▶ **The task**
Locate each line of the records that contains the string "instrumentName", with uppercase and lowercase letters matching, and copy those lines out.

=== Available data ===

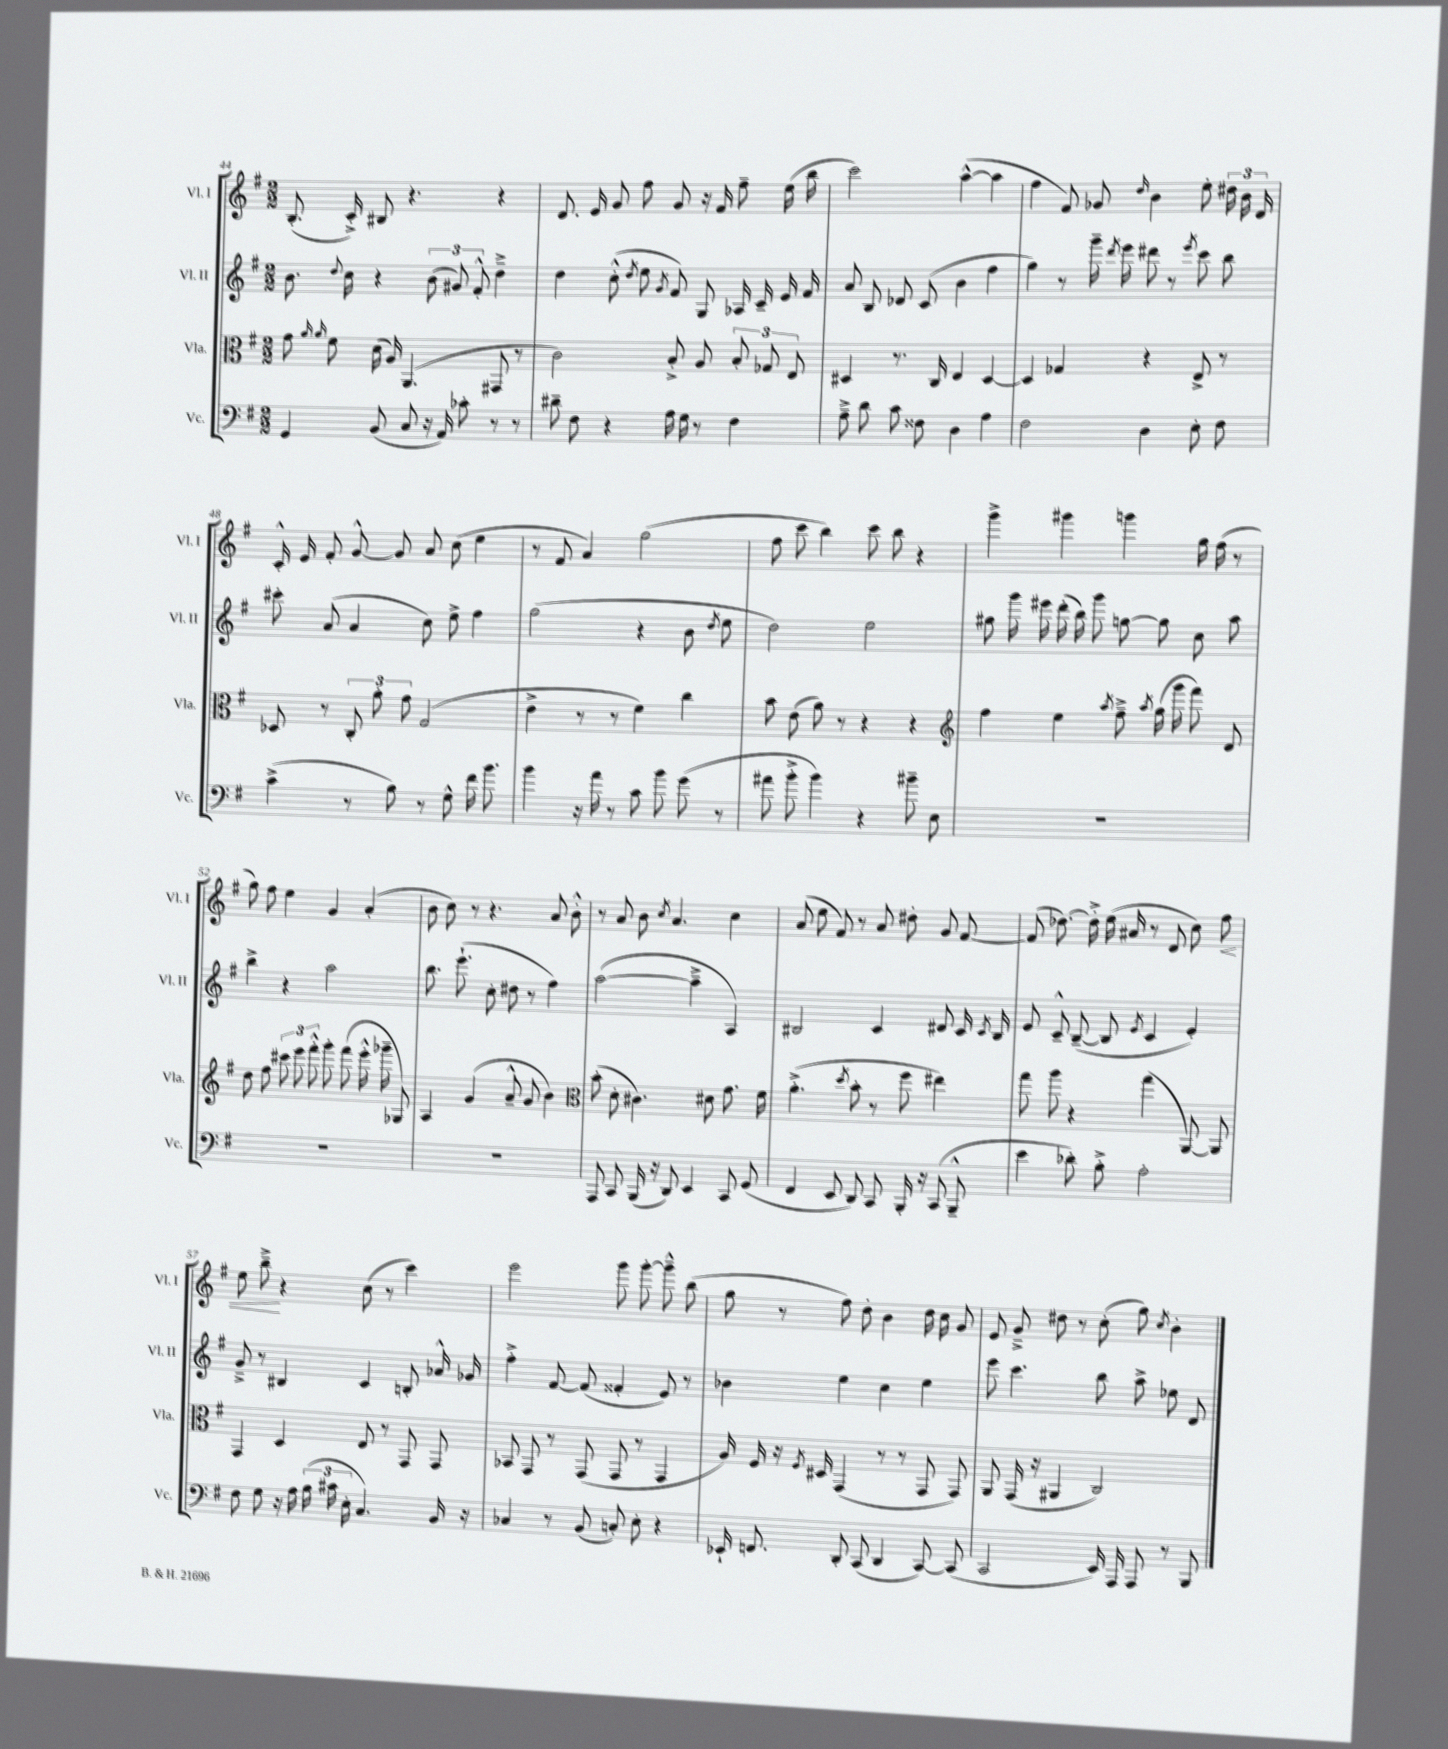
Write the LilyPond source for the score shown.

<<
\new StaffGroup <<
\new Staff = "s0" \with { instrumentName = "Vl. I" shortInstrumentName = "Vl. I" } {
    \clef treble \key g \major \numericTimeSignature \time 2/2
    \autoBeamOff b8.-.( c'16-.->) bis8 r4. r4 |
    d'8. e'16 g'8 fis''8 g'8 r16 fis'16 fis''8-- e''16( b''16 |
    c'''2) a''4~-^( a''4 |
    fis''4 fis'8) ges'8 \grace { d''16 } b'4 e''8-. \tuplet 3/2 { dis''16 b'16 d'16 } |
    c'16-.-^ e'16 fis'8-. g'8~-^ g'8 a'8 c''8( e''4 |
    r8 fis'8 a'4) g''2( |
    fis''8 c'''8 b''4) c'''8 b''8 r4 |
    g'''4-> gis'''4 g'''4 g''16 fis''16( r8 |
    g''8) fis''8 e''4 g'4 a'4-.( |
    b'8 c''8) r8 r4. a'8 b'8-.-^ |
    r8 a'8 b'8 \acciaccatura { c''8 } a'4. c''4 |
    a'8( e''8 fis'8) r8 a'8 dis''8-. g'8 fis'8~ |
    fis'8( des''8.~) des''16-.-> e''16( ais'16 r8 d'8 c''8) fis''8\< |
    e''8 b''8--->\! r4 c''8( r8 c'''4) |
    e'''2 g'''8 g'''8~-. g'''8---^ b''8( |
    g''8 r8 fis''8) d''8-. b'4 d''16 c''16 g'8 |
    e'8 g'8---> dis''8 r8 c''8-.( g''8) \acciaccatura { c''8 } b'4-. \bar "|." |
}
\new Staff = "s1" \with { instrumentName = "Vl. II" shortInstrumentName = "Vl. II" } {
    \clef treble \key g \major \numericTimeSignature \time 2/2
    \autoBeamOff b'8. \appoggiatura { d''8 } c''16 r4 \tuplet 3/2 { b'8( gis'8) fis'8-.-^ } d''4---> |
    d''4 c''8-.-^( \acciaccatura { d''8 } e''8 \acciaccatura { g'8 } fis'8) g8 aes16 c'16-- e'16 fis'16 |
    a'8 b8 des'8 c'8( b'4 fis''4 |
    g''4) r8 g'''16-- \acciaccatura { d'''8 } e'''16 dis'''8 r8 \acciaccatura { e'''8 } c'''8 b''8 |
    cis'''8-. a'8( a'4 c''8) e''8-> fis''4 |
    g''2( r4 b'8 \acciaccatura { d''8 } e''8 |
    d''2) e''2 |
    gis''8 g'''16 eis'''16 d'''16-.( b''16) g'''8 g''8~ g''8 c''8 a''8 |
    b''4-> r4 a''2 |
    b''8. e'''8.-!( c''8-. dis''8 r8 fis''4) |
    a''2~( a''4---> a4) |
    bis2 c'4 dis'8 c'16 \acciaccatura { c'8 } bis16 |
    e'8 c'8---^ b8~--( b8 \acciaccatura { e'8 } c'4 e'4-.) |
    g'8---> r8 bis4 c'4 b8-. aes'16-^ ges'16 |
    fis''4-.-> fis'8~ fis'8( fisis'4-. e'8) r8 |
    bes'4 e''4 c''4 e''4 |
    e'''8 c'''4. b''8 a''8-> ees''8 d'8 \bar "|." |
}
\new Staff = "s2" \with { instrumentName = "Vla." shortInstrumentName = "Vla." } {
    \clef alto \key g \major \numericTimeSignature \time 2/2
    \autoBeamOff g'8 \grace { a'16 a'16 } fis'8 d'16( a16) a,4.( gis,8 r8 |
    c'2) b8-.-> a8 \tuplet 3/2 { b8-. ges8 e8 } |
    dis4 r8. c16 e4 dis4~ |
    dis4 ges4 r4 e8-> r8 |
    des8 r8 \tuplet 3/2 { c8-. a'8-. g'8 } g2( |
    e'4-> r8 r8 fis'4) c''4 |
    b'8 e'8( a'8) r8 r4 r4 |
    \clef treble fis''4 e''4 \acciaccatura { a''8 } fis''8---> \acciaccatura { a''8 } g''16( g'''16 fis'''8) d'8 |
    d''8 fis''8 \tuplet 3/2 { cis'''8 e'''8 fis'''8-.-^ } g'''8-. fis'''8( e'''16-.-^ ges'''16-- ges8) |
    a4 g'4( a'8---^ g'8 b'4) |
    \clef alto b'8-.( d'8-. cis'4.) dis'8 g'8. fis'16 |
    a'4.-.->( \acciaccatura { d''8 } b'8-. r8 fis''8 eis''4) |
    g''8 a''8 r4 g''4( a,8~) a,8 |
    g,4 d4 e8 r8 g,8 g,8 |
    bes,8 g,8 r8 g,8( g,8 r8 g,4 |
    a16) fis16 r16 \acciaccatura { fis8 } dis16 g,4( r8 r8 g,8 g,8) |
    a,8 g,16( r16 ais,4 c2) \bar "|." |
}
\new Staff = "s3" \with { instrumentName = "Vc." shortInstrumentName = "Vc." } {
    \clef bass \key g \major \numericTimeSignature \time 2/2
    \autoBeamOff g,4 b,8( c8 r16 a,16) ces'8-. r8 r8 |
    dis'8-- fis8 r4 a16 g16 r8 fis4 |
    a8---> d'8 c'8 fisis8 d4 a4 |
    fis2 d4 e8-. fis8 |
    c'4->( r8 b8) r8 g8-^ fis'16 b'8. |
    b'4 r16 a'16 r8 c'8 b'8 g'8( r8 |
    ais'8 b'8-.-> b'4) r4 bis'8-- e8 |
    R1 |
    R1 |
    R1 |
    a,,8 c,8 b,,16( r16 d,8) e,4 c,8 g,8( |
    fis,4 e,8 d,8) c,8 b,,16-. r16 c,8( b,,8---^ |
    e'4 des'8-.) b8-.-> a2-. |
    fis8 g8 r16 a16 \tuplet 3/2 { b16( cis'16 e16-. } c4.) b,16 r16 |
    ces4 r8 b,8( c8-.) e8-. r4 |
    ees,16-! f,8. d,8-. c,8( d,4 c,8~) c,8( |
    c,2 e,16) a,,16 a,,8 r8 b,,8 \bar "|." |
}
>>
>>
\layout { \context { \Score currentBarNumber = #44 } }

===

▶ **Full response**
\new Staff = "s0" \with { instrumentName = "Vl. I" shortInstrumentName = "Vl. I" } {
\new Staff = "s1" \with { instrumentName = "Vl. II" shortInstrumentName = "Vl. II" } {
\new Staff = "s2" \with { instrumentName = "Vla." shortInstrumentName = "Vla." } {
\new Staff = "s3" \with { instrumentName = "Vc." shortInstrumentName = "Vc." } {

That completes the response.